> _Dataset entries_
____________________
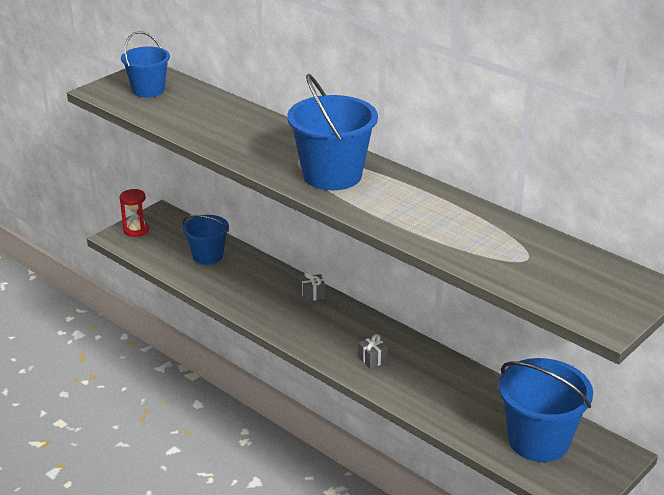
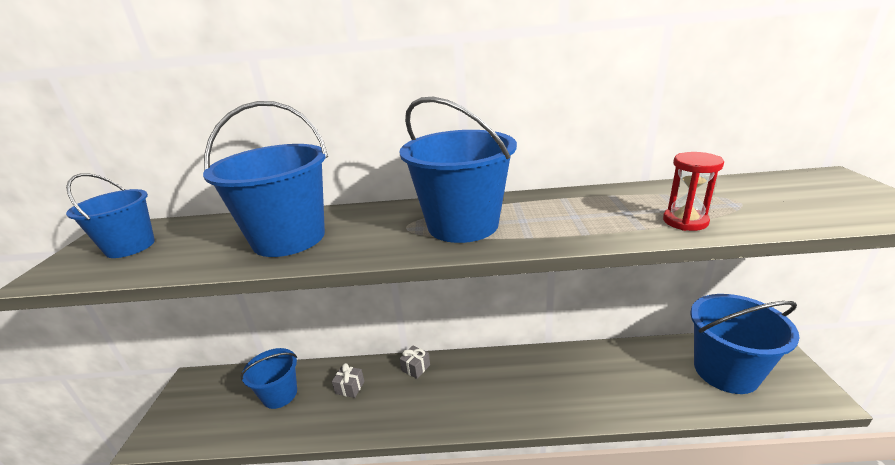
camera: 40 degrees left, 5 degrees down
red hourglass [120,189,149,237] -> red hourglass moved to [663,152,724,231]
grey gift [358,334,389,369] -> grey gift moved to [332,363,364,398]
none -> blue bucket [203,101,328,257]

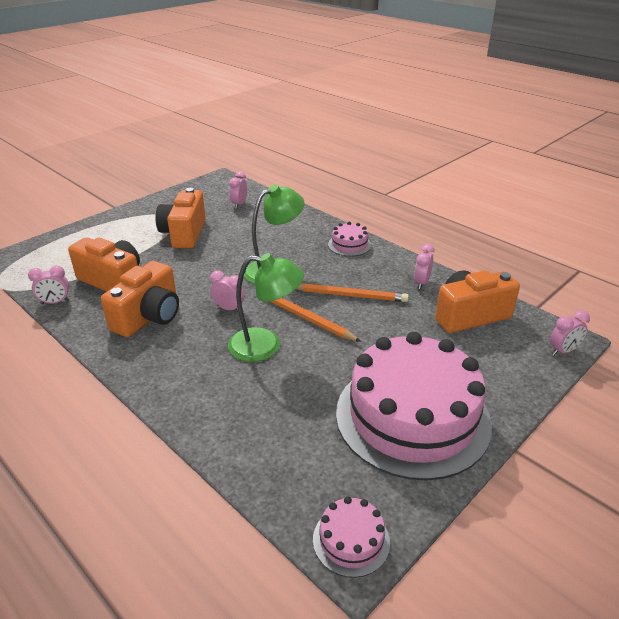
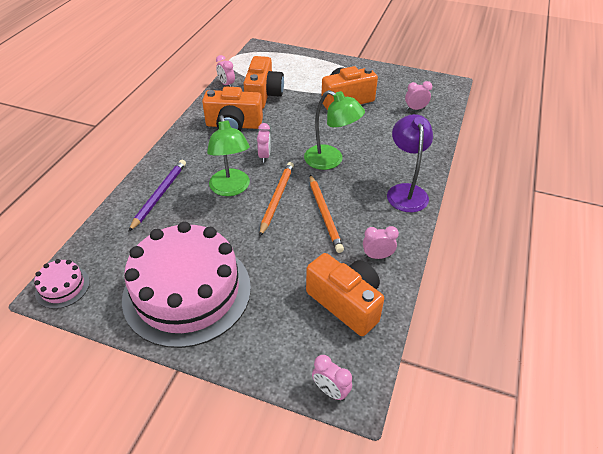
camera: 65 degrees right, 10 degrees up
pink cake [328,222,371,256] -> purple lamp [387,114,433,212]
none -> purple pencil [128,160,186,232]

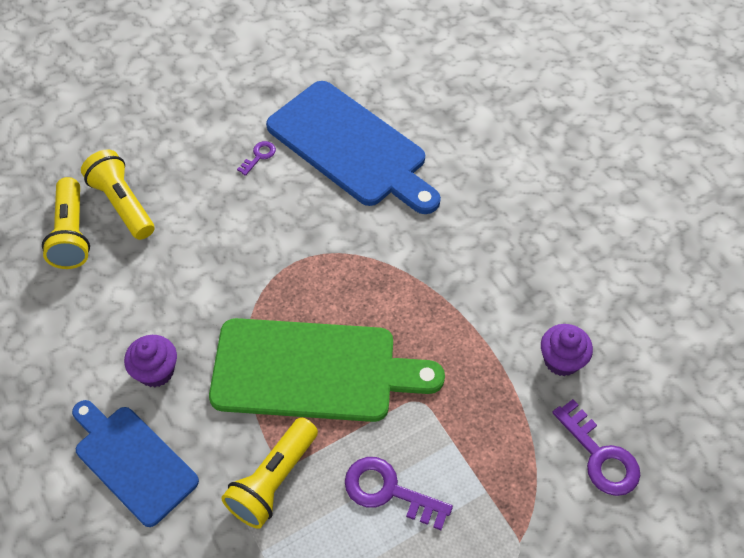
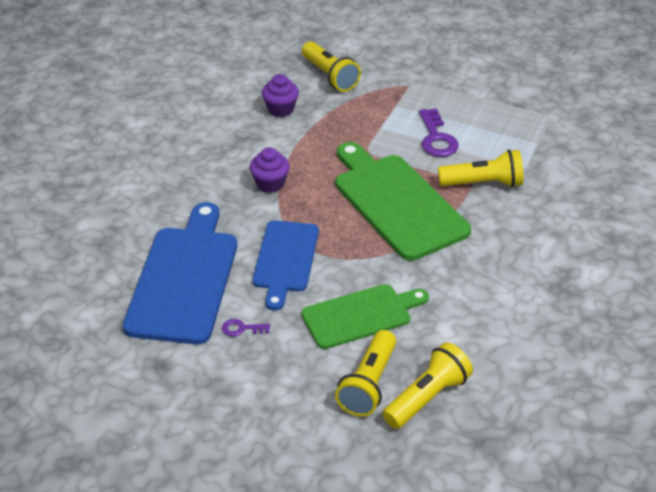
camera: 125 degrees left, 15 degrees down
blue cutting board [72,400,199,527] -> blue cutting board moved to [253,220,319,310]
purple cupcake [124,335,177,387] -> purple cupcake moved to [250,147,290,193]
purple key [552,399,640,496] -> yellow flashlight [302,41,361,92]
none -> green cutting board [301,284,429,349]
____________________
> _ABOUT THIS TASK_
The full text of the data above, exact and without pictures, is what to return.

> _SOLUTION FOR THIS PROBLEM_
camera: 40 degrees left, 5 degrees down
red hourglass [120,189,149,237] -> red hourglass moved to [663,152,724,231]
grey gift [358,334,389,369] -> grey gift moved to [332,363,364,398]
none -> blue bucket [203,101,328,257]

camera: 65 degrees right, 10 degrees up
pink cake [328,222,371,256] -> purple lamp [387,114,433,212]
none -> purple pencil [128,160,186,232]

camera: 125 degrees left, 15 degrees down
blue cutting board [72,400,199,527] -> blue cutting board moved to [253,220,319,310]
purple cupcake [124,335,177,387] -> purple cupcake moved to [250,147,290,193]
purple key [552,399,640,496] -> yellow flashlight [302,41,361,92]
none -> green cutting board [301,284,429,349]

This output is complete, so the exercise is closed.